- About this task
Every record must be reproduced exactly. Leave none out.

- Entries supplied
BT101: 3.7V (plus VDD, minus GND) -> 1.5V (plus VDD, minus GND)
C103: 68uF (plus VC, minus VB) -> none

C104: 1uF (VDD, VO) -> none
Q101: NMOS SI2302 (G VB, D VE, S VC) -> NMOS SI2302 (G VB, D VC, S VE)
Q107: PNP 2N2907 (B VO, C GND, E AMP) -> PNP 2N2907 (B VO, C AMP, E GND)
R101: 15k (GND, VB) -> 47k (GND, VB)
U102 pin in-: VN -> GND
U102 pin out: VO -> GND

- Result
BT101: 3.7V (plus VDD, minus GND) -> 1.5V (plus VDD, minus GND)
C103: 68uF (plus VC, minus VB) -> none

C104: 1uF (VDD, VO) -> none
Q101: NMOS SI2302 (G VB, D VE, S VC) -> NMOS SI2302 (G VB, D VC, S VE)
Q107: PNP 2N2907 (B VO, C GND, E AMP) -> PNP 2N2907 (B VO, C AMP, E GND)
R101: 15k (GND, VB) -> 47k (GND, VB)
U102 pin in-: VN -> GND
U102 pin out: VO -> GND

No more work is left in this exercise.